- Directions for this task:
Reproduce exactly the lines of this material that begin at the line with "yellow eraser: 4 -> 2" and end at the line with "yellow camera: 4 -> 6", both included. Omit the pictures and everything else.

- Record excerpts:
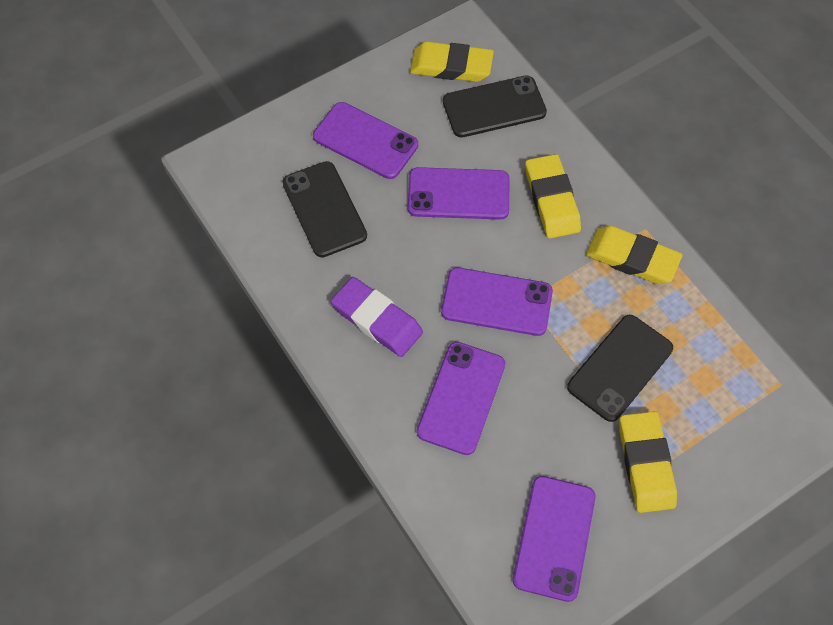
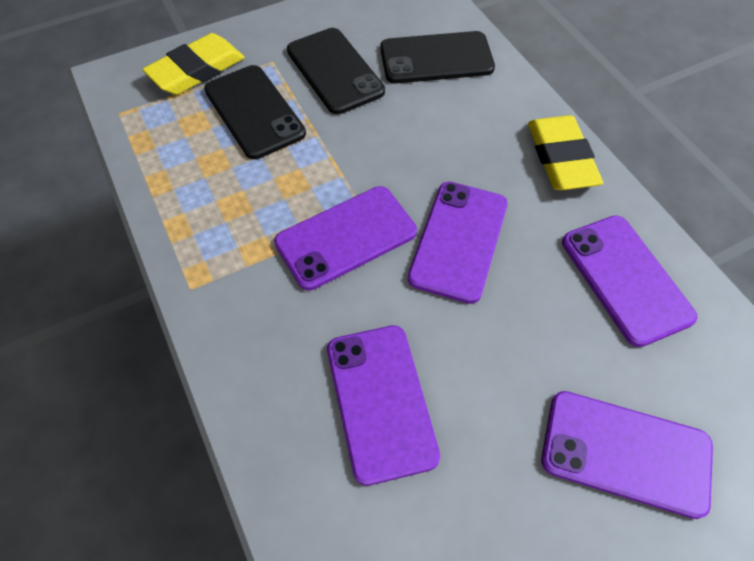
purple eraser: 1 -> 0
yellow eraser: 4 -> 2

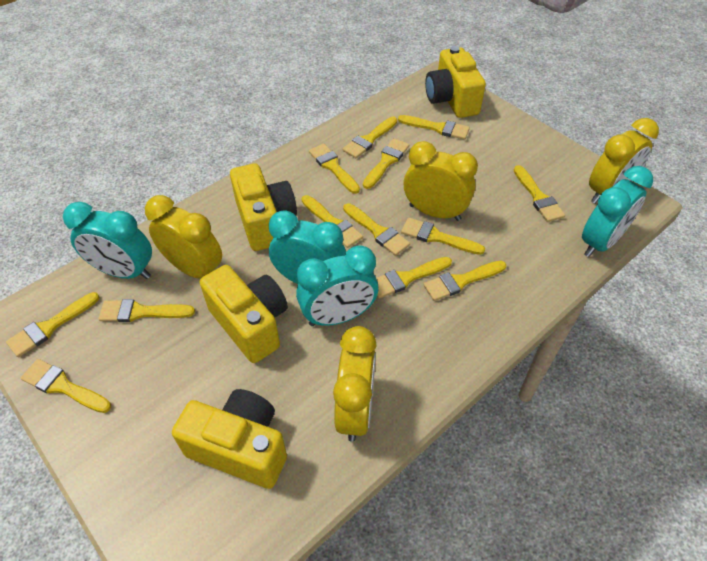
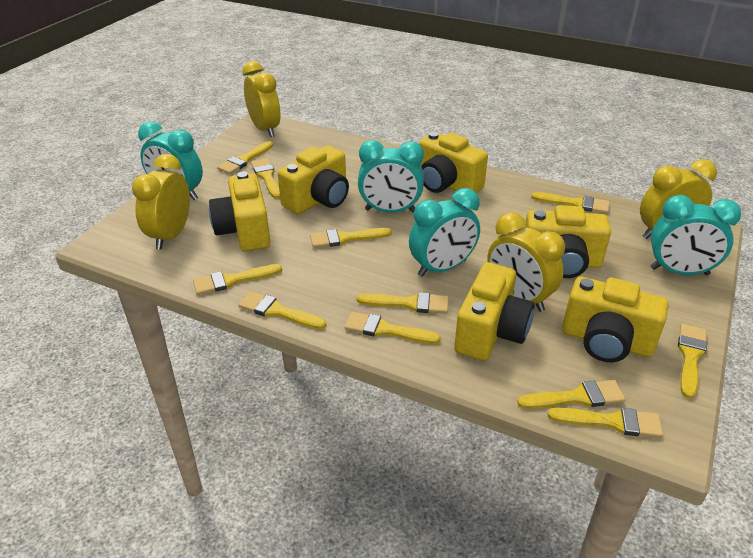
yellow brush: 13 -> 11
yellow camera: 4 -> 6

...

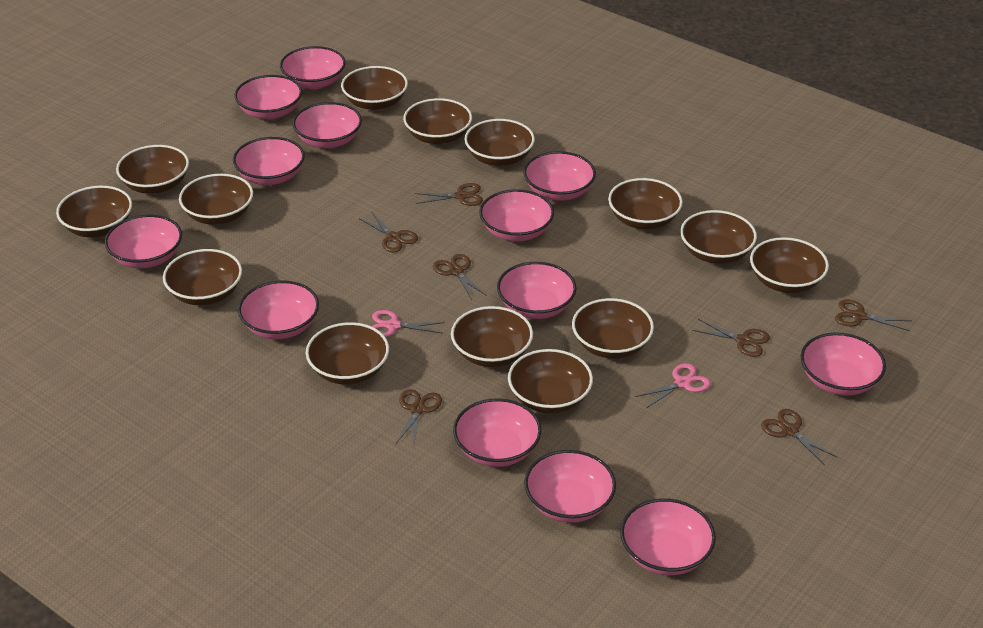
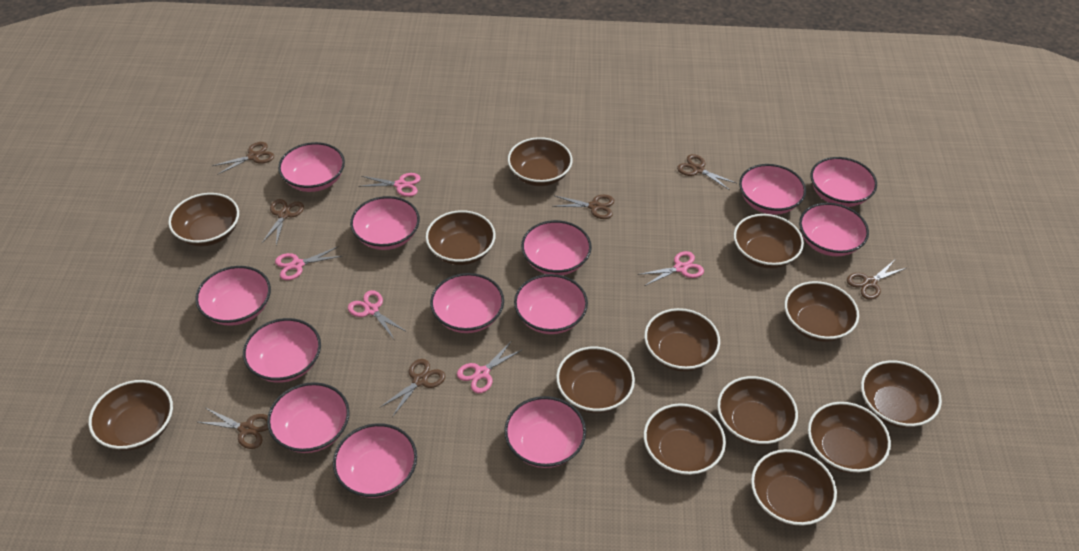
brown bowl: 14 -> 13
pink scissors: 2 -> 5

- Answer space:
yellow eraser: 4 -> 2

yellow brush: 13 -> 11
yellow camera: 4 -> 6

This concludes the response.